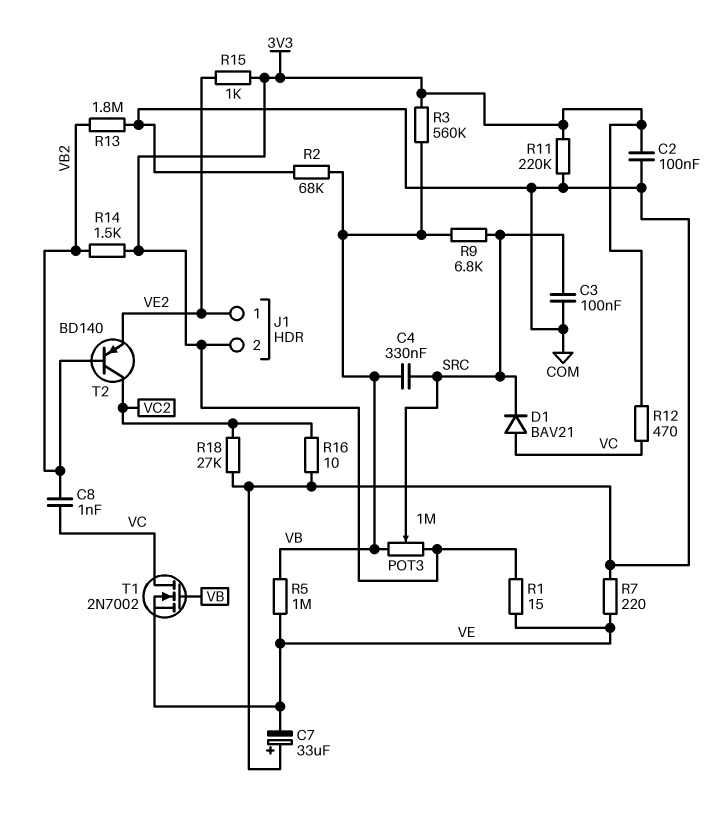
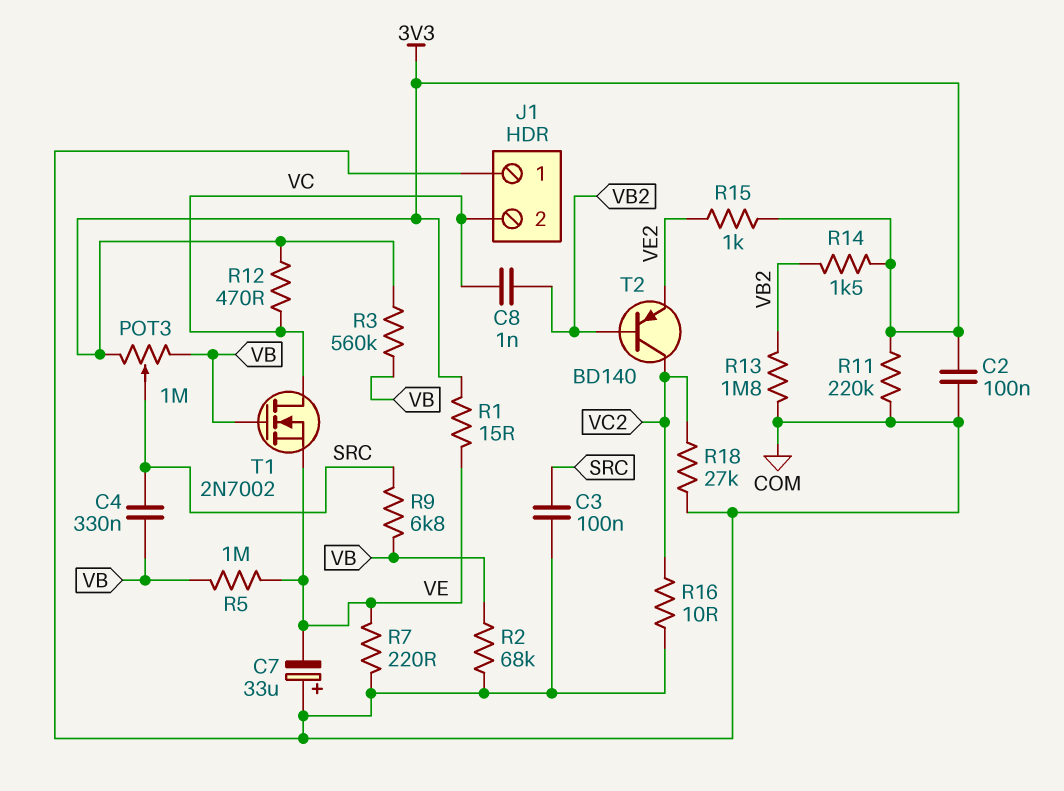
D1: diode BAV21 (A VC, K SRC) -> none
J1 pin 1: VE2 -> COM
J1 pin 2: 3V3 -> VC

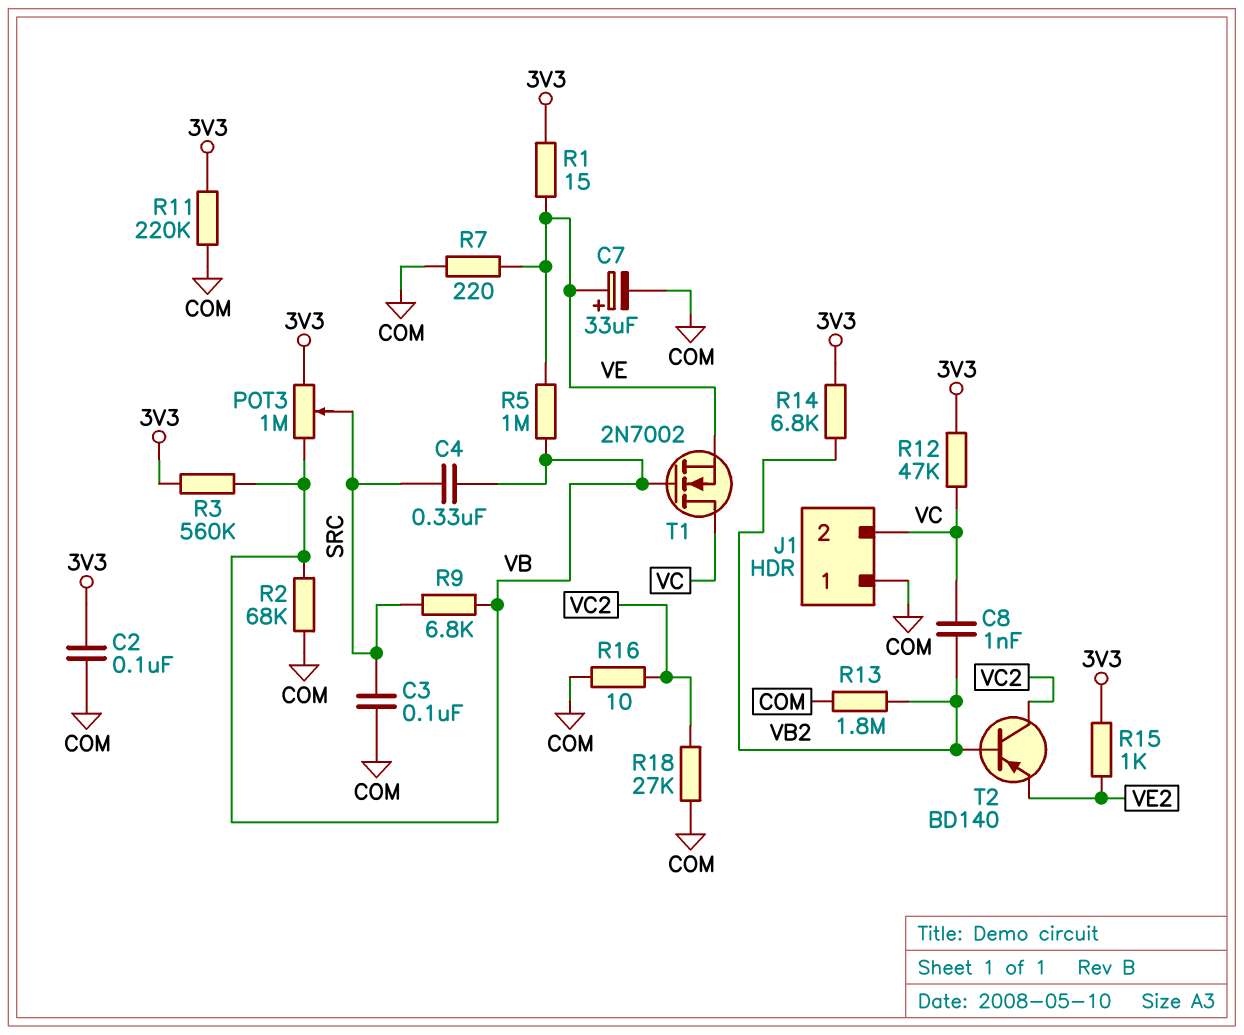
C7: 33uF (plus COM, minus VE) -> 33uF (plus VE, minus COM)
R12: 470 (3V3, VC) -> 47k (3V3, VC)
R14: 1.5k (3V3, VB2) -> 6.8k (3V3, VB2)

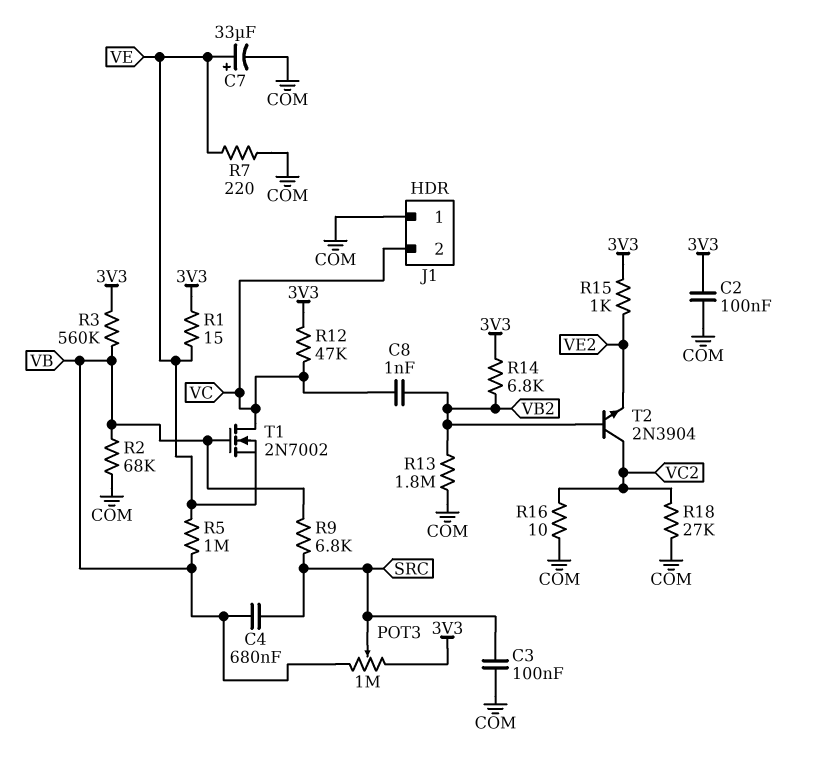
C4: 330nF (SRC, VB) -> 680nF (SRC, VB)
R11: 220k (3V3, COM) -> none
T2: PNP BD140 (B VB2, C VC2, E VE2) -> NPN 2N3904 (B VB2, C VC2, E VE2)

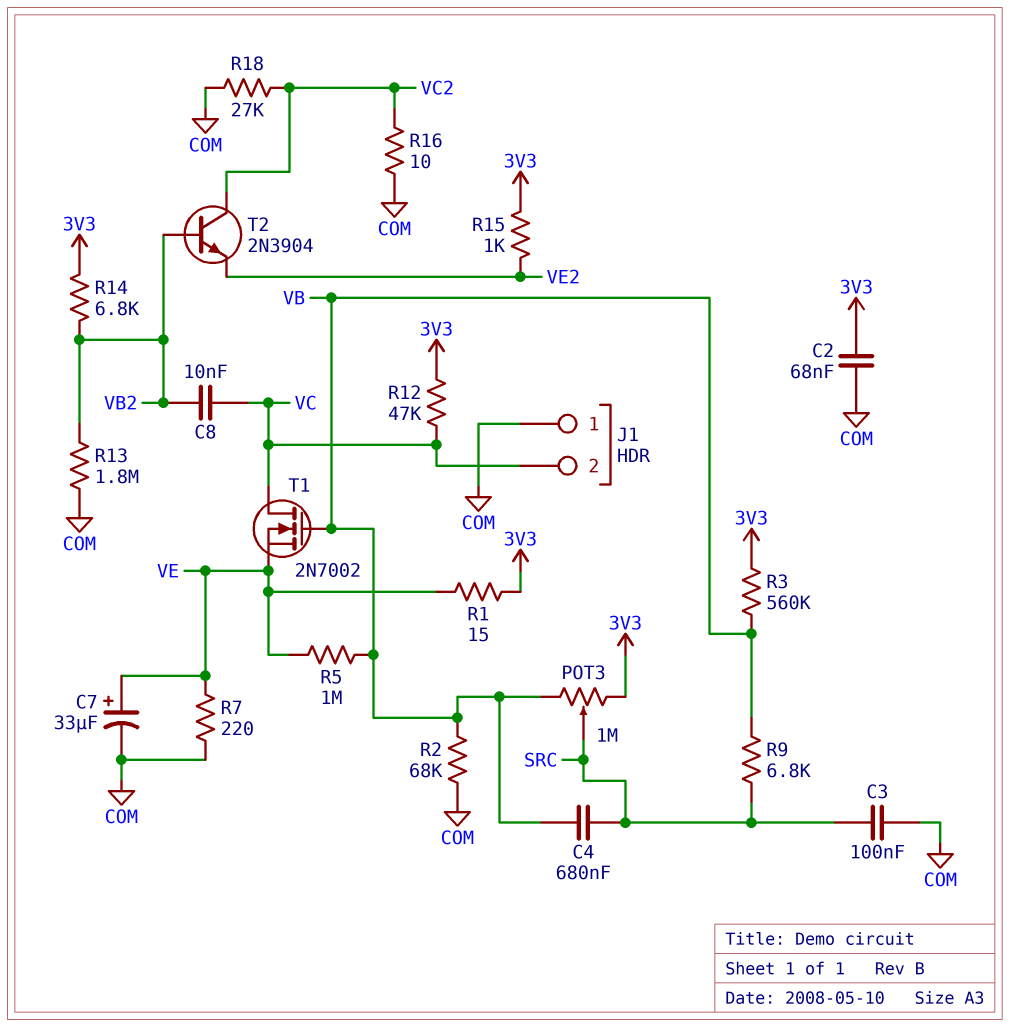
C2: 100nF (3V3, COM) -> 68nF (3V3, COM)
C8: 1nF (VB2, VC) -> 10nF (VB2, VC)

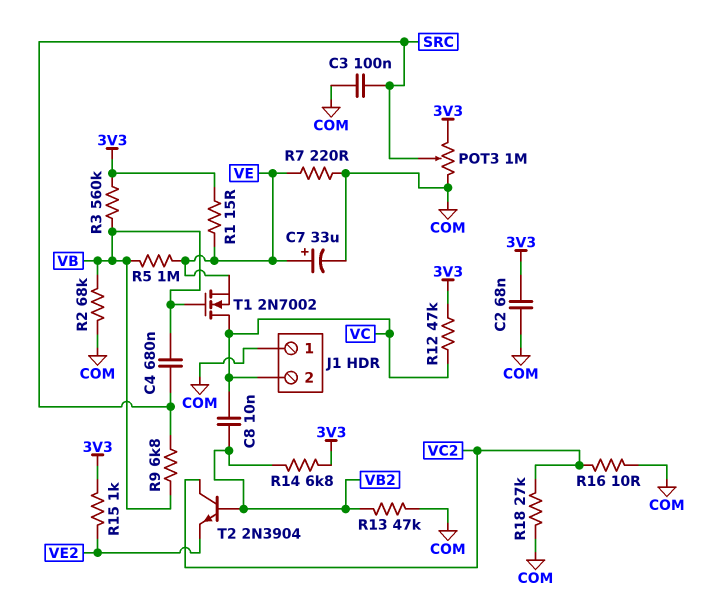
POT3: 1M (3V3, VB, wiper SRC) -> 1M (3V3, COM, wiper SRC)
R13: 1.8M (COM, VB2) -> 47k (COM, VB2)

--------------------------------

Task brief: Please set down, word for word, the lines starting at the line that holds "R14: 1.5k (3V3, VB2) -> 6.8k (3V3, VB2)" and running to the end of the listing, with no pictures.

Answer box:
R14: 1.5k (3V3, VB2) -> 6.8k (3V3, VB2)

C4: 330nF (SRC, VB) -> 680nF (SRC, VB)
R11: 220k (3V3, COM) -> none
T2: PNP BD140 (B VB2, C VC2, E VE2) -> NPN 2N3904 (B VB2, C VC2, E VE2)

C2: 100nF (3V3, COM) -> 68nF (3V3, COM)
C8: 1nF (VB2, VC) -> 10nF (VB2, VC)

POT3: 1M (3V3, VB, wiper SRC) -> 1M (3V3, COM, wiper SRC)
R13: 1.8M (COM, VB2) -> 47k (COM, VB2)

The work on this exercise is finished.